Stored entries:

++++++++++++++++++++

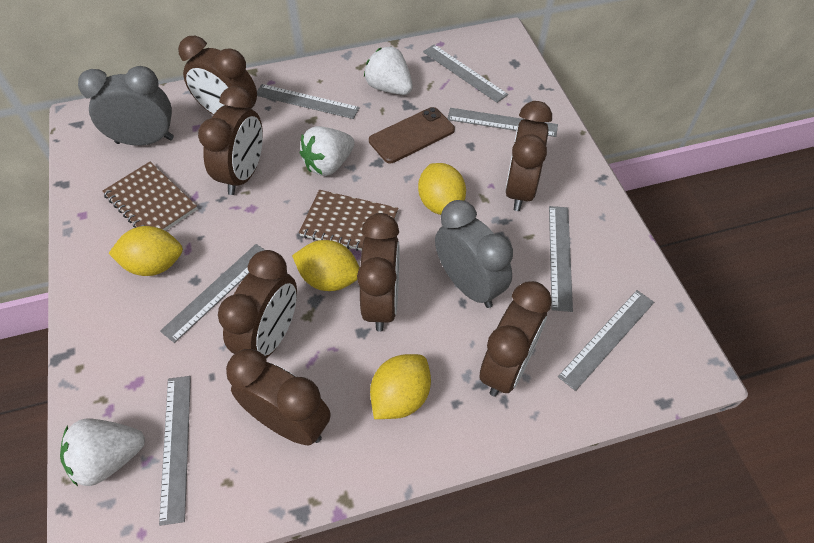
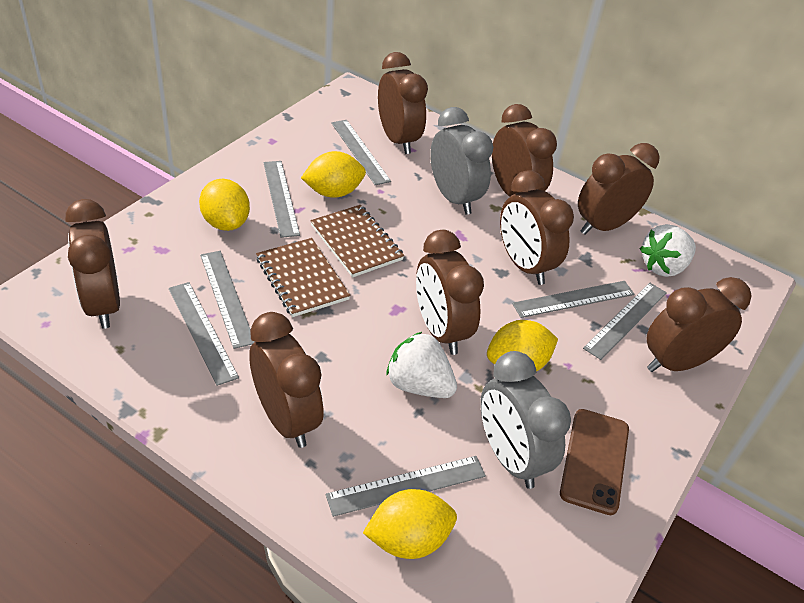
brown clock: [178,36,257,115] [198,86,263,195] [218,250,297,358] [226,349,331,445] [357,213,399,332] [480,281,552,397] [505,101,552,211] = 7 -> [65,199,120,329] [249,312,324,448] [378,52,428,154] [416,230,484,355] [492,104,557,196] [500,171,574,285] [578,143,660,235] [646,277,752,372] = 8
white strawberry: [60,419,145,486] [300,126,355,176] [364,46,413,95] = 3 -> [386,332,457,398] [640,224,696,277] = 2

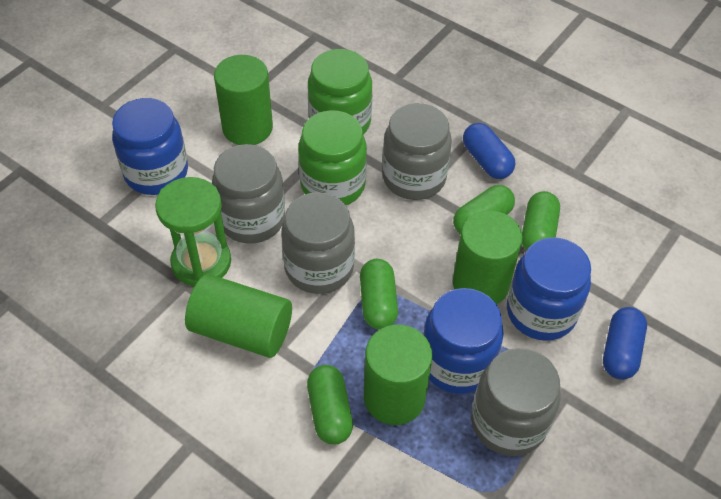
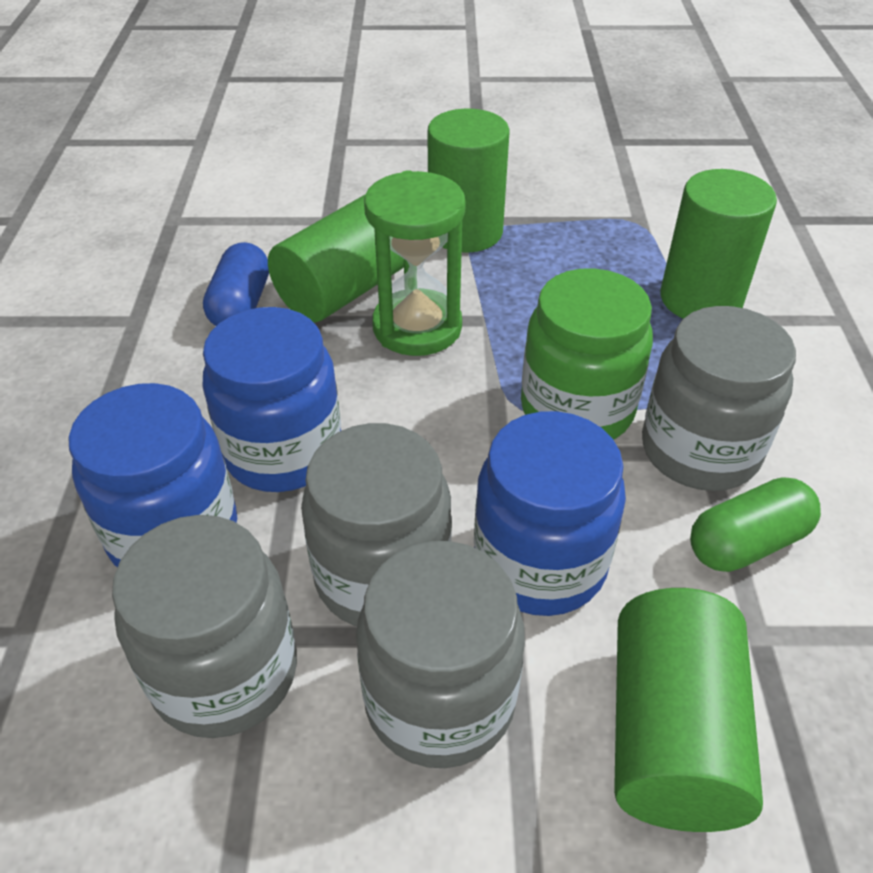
blue capsule: [463,123,515,179] [603,307,647,380] = 2 -> [203,242,269,326] = 1
green capsule: [307,365,353,445] [360,259,398,329] [453,185,515,234] [522,191,560,251] = 4 -> [690,477,821,572] = 1
green jar: [298,110,367,205] [308,49,372,135] = 2 -> [521,268,653,440] = 1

++++++++++++++++++++

EXERCISE DESCRIPTION: Return each line of the data that contains the string "capsule".

RESPONSE:
blue capsule: [463,123,515,179] [603,307,647,380] = 2 -> [203,242,269,326] = 1
green capsule: [307,365,353,445] [360,259,398,329] [453,185,515,234] [522,191,560,251] = 4 -> [690,477,821,572] = 1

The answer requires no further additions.